**Record excerpts:**
"""

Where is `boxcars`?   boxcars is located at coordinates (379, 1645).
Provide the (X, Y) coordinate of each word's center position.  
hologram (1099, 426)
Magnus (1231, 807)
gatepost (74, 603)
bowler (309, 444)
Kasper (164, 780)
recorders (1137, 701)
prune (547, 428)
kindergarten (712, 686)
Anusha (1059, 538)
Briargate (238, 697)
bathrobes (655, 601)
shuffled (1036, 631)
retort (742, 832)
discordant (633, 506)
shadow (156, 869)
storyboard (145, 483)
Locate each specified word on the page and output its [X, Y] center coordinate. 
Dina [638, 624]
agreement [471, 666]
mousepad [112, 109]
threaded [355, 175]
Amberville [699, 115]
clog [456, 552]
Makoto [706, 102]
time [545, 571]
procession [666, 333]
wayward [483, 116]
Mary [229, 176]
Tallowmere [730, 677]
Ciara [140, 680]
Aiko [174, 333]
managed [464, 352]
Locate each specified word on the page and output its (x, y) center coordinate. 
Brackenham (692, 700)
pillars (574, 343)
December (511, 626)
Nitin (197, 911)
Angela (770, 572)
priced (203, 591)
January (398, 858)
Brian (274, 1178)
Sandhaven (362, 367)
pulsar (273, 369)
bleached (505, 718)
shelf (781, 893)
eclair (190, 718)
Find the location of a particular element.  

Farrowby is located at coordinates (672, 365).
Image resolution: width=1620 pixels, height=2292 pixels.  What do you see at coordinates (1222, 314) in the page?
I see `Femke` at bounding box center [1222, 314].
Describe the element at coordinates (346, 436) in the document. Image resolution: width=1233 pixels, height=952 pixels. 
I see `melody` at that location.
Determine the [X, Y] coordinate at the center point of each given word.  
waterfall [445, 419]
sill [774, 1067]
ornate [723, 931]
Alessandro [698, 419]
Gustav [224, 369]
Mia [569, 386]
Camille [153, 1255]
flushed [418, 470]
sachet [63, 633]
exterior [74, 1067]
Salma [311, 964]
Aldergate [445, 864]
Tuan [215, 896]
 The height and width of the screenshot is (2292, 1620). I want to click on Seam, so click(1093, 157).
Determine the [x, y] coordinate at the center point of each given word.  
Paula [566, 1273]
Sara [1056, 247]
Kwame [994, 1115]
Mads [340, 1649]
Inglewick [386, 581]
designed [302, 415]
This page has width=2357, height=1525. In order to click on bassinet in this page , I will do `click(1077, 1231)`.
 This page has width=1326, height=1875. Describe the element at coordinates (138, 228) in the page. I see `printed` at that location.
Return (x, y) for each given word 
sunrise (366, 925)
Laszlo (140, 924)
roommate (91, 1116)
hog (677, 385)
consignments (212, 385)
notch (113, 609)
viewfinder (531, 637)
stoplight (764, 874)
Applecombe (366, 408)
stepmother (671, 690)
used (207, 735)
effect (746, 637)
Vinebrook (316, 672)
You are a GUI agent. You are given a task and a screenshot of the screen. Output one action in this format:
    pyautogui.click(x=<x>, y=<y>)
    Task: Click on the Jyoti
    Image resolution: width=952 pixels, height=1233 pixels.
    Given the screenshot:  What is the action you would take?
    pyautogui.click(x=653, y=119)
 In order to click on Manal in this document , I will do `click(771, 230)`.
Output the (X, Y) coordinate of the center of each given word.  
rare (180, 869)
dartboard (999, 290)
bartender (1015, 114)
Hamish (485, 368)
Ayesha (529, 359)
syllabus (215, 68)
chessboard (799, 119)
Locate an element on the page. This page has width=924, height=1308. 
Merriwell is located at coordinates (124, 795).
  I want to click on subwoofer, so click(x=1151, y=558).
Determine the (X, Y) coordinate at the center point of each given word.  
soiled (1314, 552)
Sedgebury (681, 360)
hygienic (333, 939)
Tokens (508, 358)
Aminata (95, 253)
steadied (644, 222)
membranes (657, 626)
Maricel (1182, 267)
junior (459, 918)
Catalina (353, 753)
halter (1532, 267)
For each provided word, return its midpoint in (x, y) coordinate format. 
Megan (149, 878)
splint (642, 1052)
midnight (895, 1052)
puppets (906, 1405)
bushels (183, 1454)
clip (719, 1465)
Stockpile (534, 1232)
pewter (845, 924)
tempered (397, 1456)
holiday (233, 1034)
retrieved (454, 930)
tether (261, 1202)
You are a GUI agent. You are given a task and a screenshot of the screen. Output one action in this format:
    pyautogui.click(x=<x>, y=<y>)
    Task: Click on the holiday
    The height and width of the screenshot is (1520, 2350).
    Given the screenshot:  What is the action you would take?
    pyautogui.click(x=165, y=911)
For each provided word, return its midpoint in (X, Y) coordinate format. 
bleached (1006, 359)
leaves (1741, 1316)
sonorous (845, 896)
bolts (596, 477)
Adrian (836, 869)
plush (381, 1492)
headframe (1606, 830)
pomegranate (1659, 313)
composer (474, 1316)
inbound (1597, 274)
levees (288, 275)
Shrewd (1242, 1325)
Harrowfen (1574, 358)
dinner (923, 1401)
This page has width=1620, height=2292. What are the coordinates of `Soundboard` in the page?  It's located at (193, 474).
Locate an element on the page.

"""

**Exercise directions:** Render every line of the items above as a Markdown table with two columns, Row and Line, numbering the rows in order and leaving out any blank lines.

**Worked solution:**
| Row | Line |
|---|---|
| 1 | Where is `boxcars`?   boxcars is located at coordinates (379, 1645). |
| 2 | Provide the (X, Y) coordinate of each word's center position.   |
| 3 | hologram (1099, 426) |
| 4 | Magnus (1231, 807) |
| 5 | gatepost (74, 603) |
| 6 | bowler (309, 444) |
| 7 | Kasper (164, 780) |
| 8 | recorders (1137, 701) |
| 9 | prune (547, 428) |
| 10 | kindergarten (712, 686) |
| 11 | Anusha (1059, 538) |
| 12 | Briargate (238, 697) |
| 13 | bathrobes (655, 601) |
| 14 | shuffled (1036, 631) |
| 15 | retort (742, 832) |
| 16 | discordant (633, 506) |
| 17 | shadow (156, 869) |
| 18 | storyboard (145, 483) |
| 19 | Locate each specified word on the page and output its [X, Y] center coordinate.  |
| 20 | Dina [638, 624] |
| 21 | agreement [471, 666] |
| 22 | mousepad [112, 109] |
| 23 | threaded [355, 175] |
| 24 | Amberville [699, 115] |
| 25 | clog [456, 552] |
| 26 | Makoto [706, 102] |
| 27 | time [545, 571] |
| 28 | procession [666, 333] |
| 29 | wayward [483, 116] |
| 30 | Mary [229, 176] |
| 31 | Tallowmere [730, 677] |
| 32 | Ciara [140, 680] |
| 33 | Aiko [174, 333] |
| 34 | managed [464, 352] |
| 35 | Locate each specified word on the page and output its (x, y) center coordinate.  |
| 36 | Brackenham (692, 700) |
| 37 | pillars (574, 343) |
| 38 | December (511, 626) |
| 39 | Nitin (197, 911) |
| 40 | Angela (770, 572) |
| 41 | priced (203, 591) |
| 42 | January (398, 858) |
| 43 | Brian (274, 1178) |
| 44 | Sandhaven (362, 367) |
| 45 | pulsar (273, 369) |
| 46 | bleached (505, 718) |
| 47 | shelf (781, 893) |
| 48 | eclair (190, 718) |
| 49 | Find the location of a particular element.   |
| 50 | Farrowby is located at coordinates (672, 365). |
| 51 | Image resolution: width=1620 pixels, height=2292 pixels.  What do you see at coordinates (1222, 314) in the page? |
| 52 | I see `Femke` at bounding box center [1222, 314]. |
| 53 | Describe the element at coordinates (346, 436) in the document. Image resolution: width=1233 pixels, height=952 pixels.  |
| 54 | I see `melody` at that location. |
| 55 | Determine the [X, Y] coordinate at the center point of each given word.   |
| 56 | waterfall [445, 419] |
| 57 | sill [774, 1067] |
| 58 | ornate [723, 931] |
| 59 | Alessandro [698, 419] |
| 60 | Gustav [224, 369] |
| 61 | Mia [569, 386] |
| 62 | Camille [153, 1255] |
| 63 | flushed [418, 470] |
| 64 | sachet [63, 633] |
| 65 | exterior [74, 1067] |
| 66 | Salma [311, 964] |
| 67 | Aldergate [445, 864] |
| 68 | Tuan [215, 896] |
| 69 |  The height and width of the screenshot is (2292, 1620). I want to click on Seam, so click(1093, 157). |
| 70 | Determine the [x, y] coordinate at the center point of each given word.   |
| 71 | Paula [566, 1273] |
| 72 | Sara [1056, 247] |
| 73 | Kwame [994, 1115] |
| 74 | Mads [340, 1649] |
| 75 | Inglewick [386, 581] |
| 76 | designed [302, 415] |
| 77 | This page has width=2357, height=1525. In order to click on bassinet in this page , I will do `click(1077, 1231)`. |
| 78 |  This page has width=1326, height=1875. Describe the element at coordinates (138, 228) in the page. I see `printed` at that location. |
| 79 | Return (x, y) for each given word  |
| 80 | sunrise (366, 925) |
| 81 | Laszlo (140, 924) |
| 82 | roommate (91, 1116) |
| 83 | hog (677, 385) |
| 84 | consignments (212, 385) |
| 85 | notch (113, 609) |
| 86 | viewfinder (531, 637) |
| 87 | stoplight (764, 874) |
| 88 | Applecombe (366, 408) |
| 89 | stepmother (671, 690) |
| 90 | used (207, 735) |
| 91 | effect (746, 637) |
| 92 | Vinebrook (316, 672) |
| 93 | You are a GUI agent. You are given a task and a screenshot of the screen. Output one action in this format: |
| 94 |     pyautogui.click(x=<x>, y=<y>) |
| 95 |     Task: Click on the Jyoti |
| 96 |     Image resolution: width=952 pixels, height=1233 pixels. |
| 97 |     Given the screenshot:  What is the action you would take? |
| 98 |     pyautogui.click(x=653, y=119) |
| 99 |  In order to click on Manal in this document , I will do `click(771, 230)`. |
| 100 | Output the (X, Y) coordinate of the center of each given word.   |
| 101 | rare (180, 869) |
| 102 | dartboard (999, 290) |
| 103 | bartender (1015, 114) |
| 104 | Hamish (485, 368) |
| 105 | Ayesha (529, 359) |
| 106 | syllabus (215, 68) |
| 107 | chessboard (799, 119) |
| 108 | Locate an element on the page. This page has width=924, height=1308.  |
| 109 | Merriwell is located at coordinates (124, 795). |
| 110 |   I want to click on subwoofer, so click(x=1151, y=558). |
| 111 | Determine the (X, Y) coordinate at the center point of each given word.   |
| 112 | soiled (1314, 552) |
| 113 | Sedgebury (681, 360) |
| 114 | hygienic (333, 939) |
| 115 | Tokens (508, 358) |
| 116 | Aminata (95, 253) |
| 117 | steadied (644, 222) |
| 118 | membranes (657, 626) |
| 119 | Maricel (1182, 267) |
| 120 | junior (459, 918) |
| 121 | Catalina (353, 753) |
| 122 | halter (1532, 267) |
| 123 | For each provided word, return its midpoint in (x, y) coordinate format.  |
| 124 | Megan (149, 878) |
| 125 | splint (642, 1052) |
| 126 | midnight (895, 1052) |
| 127 | puppets (906, 1405) |
| 128 | bushels (183, 1454) |
| 129 | clip (719, 1465) |
| 130 | Stockpile (534, 1232) |
| 131 | pewter (845, 924) |
| 132 | tempered (397, 1456) |
| 133 | holiday (233, 1034) |
| 134 | retrieved (454, 930) |
| 135 | tether (261, 1202) |
| 136 | You are a GUI agent. You are given a task and a screenshot of the screen. Output one action in this format: |
| 137 |     pyautogui.click(x=<x>, y=<y>) |
| 138 |     Task: Click on the holiday |
| 139 |     The height and width of the screenshot is (1520, 2350). |
| 140 |     Given the screenshot:  What is the action you would take? |
| 141 |     pyautogui.click(x=165, y=911) |
| 142 | For each provided word, return its midpoint in (X, Y) coordinate format.  |
| 143 | bleached (1006, 359) |
| 144 | leaves (1741, 1316) |
| 145 | sonorous (845, 896) |
| 146 | bolts (596, 477) |
| 147 | Adrian (836, 869) |
| 148 | plush (381, 1492) |
| 149 | headframe (1606, 830) |
| 150 | pomegranate (1659, 313) |
| 151 | composer (474, 1316) |
| 152 | inbound (1597, 274) |
| 153 | levees (288, 275) |
| 154 | Shrewd (1242, 1325) |
| 155 | Harrowfen (1574, 358) |
| 156 | dinner (923, 1401) |
| 157 | This page has width=1620, height=2292. What are the coordinates of `Soundboard` in the page?  It's located at (193, 474). |
| 158 | Locate an element on the page. |